### Assignment:
Would you pull out every line of the material that contains the string "heart"?

### Data listing:

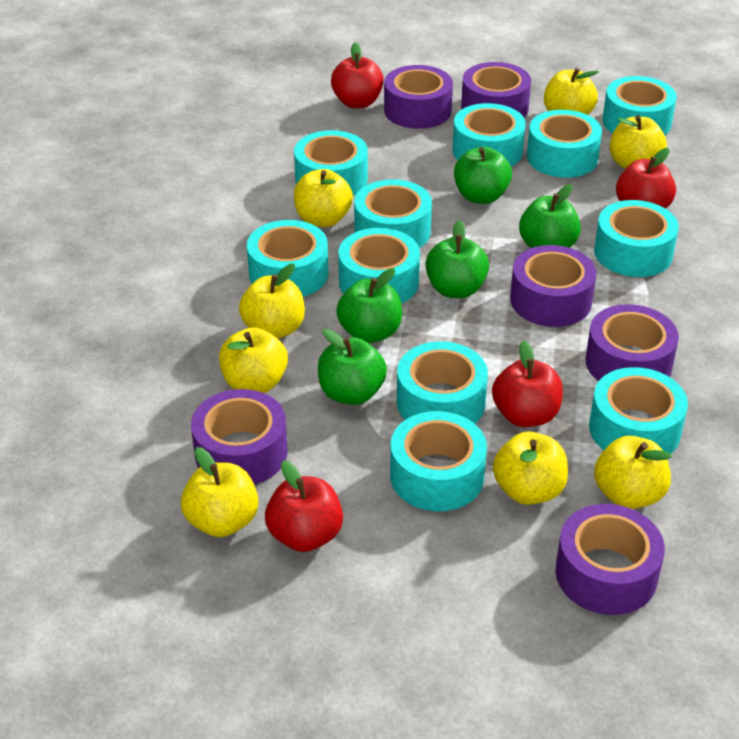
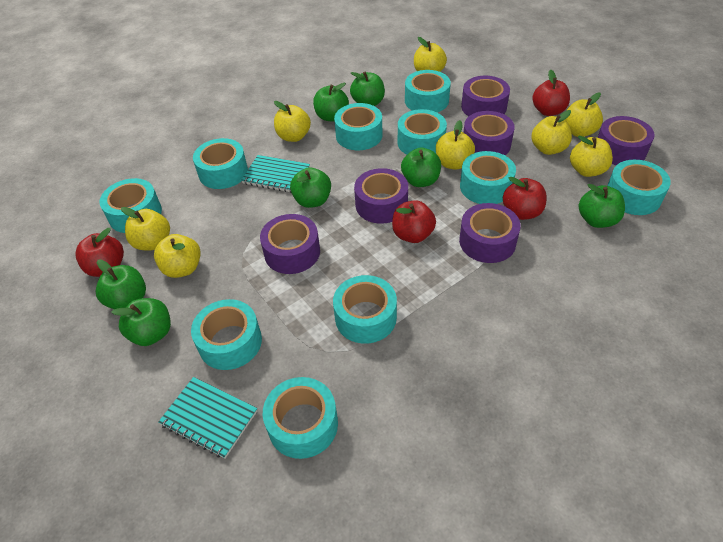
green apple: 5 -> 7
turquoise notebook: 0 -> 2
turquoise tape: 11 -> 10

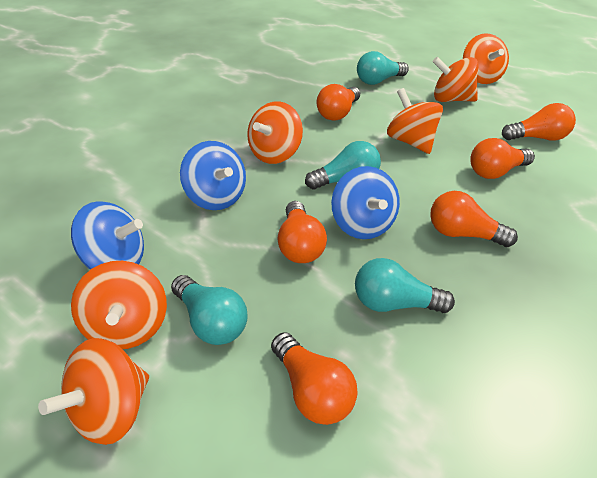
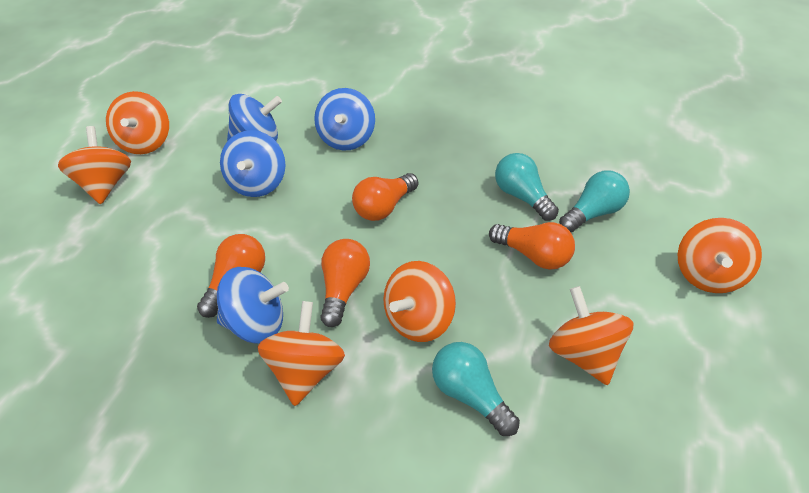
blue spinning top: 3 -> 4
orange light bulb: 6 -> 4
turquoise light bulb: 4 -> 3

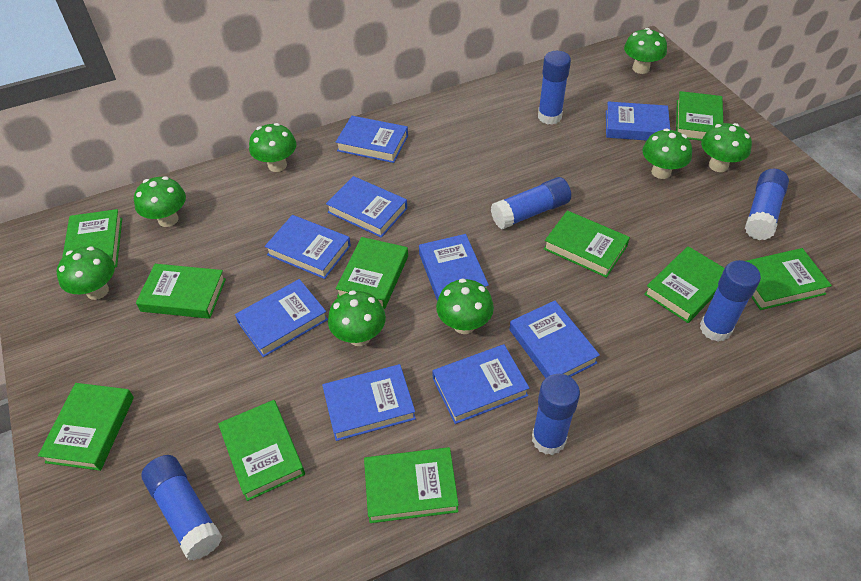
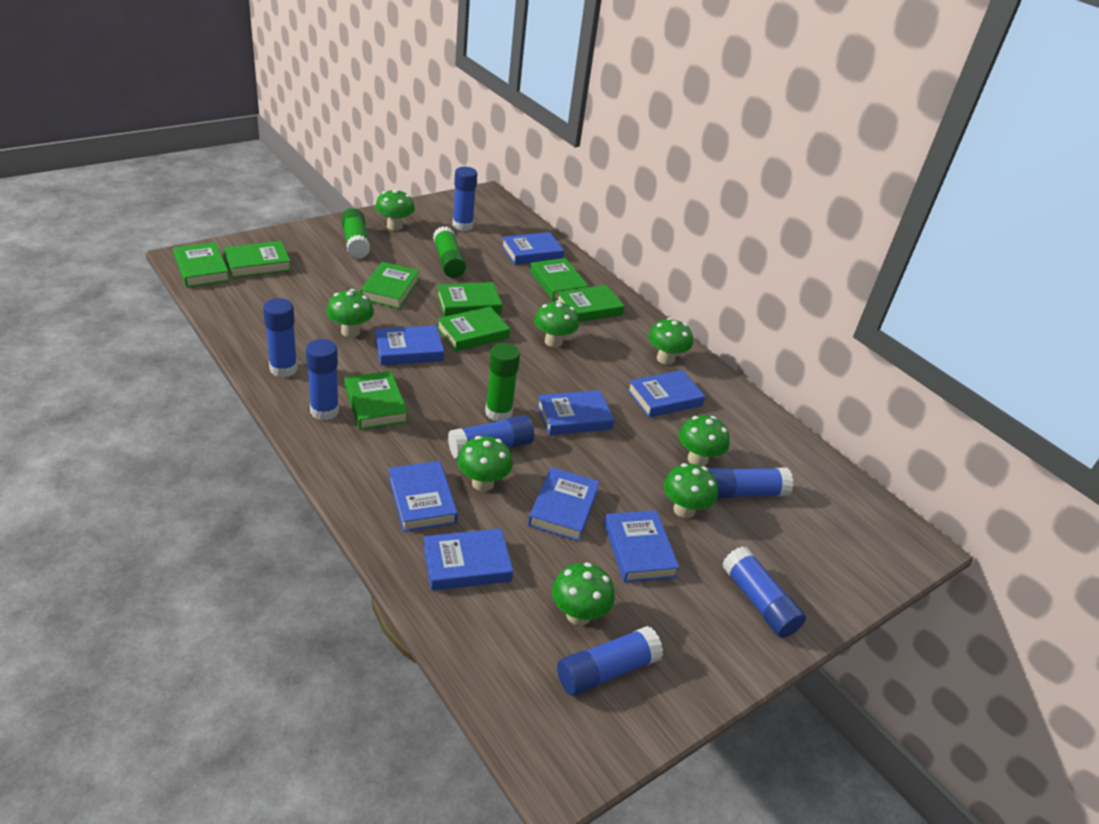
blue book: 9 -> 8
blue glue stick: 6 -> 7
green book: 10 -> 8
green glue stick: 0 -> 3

==

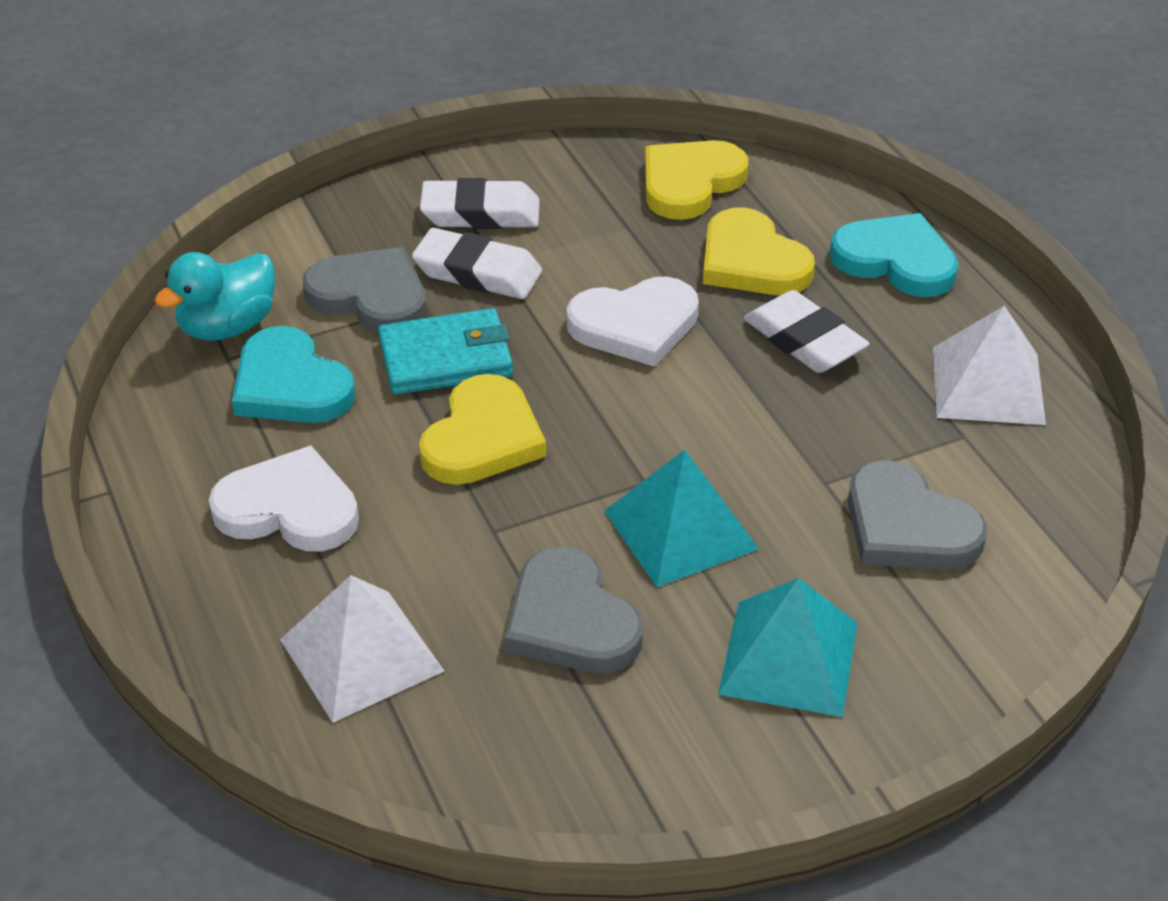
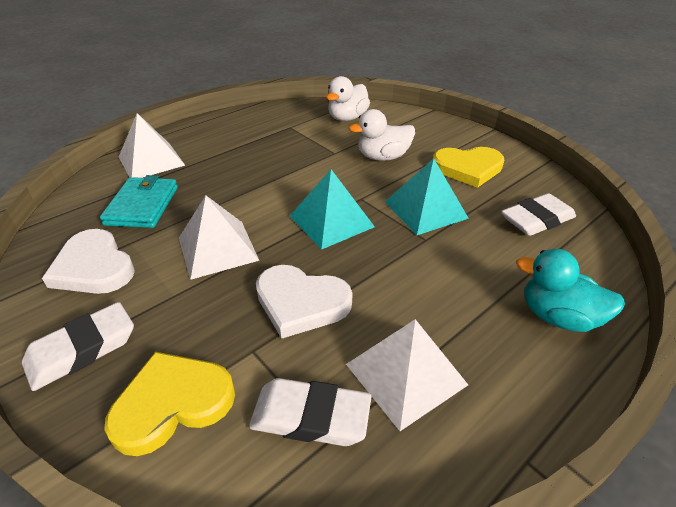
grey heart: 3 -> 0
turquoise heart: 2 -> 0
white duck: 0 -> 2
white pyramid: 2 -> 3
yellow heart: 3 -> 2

==

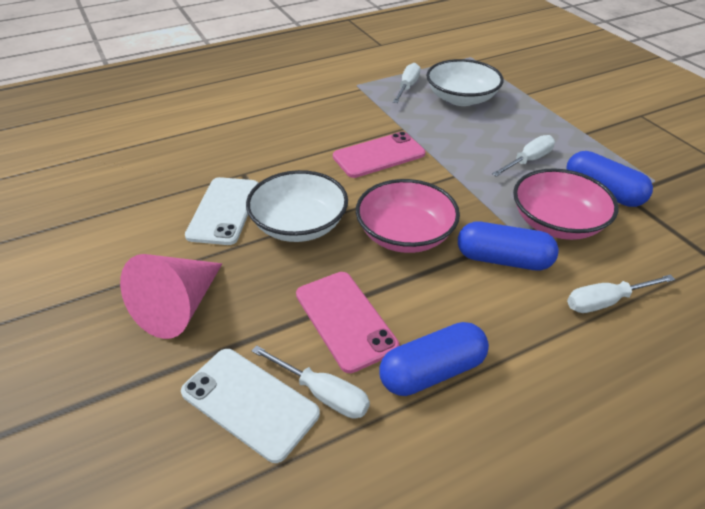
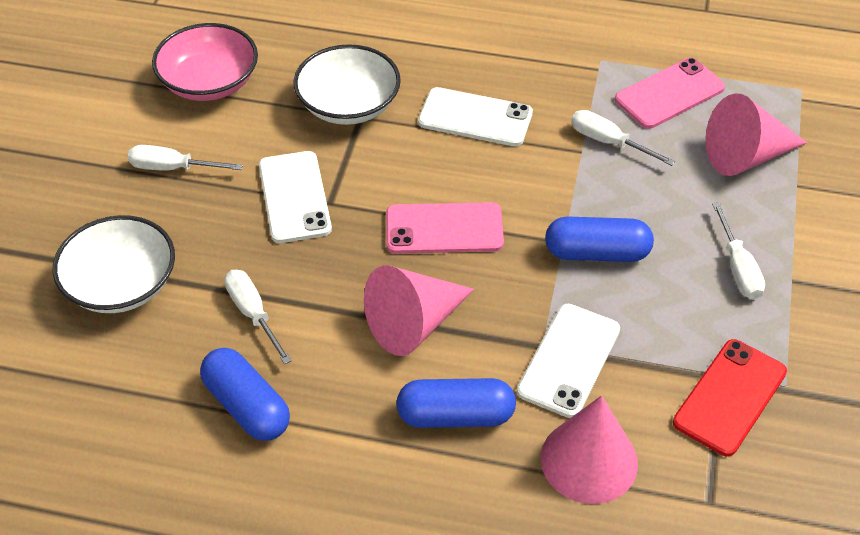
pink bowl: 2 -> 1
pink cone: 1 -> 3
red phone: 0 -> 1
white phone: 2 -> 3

### The completed task:
grey heart: 3 -> 0
turquoise heart: 2 -> 0
yellow heart: 3 -> 2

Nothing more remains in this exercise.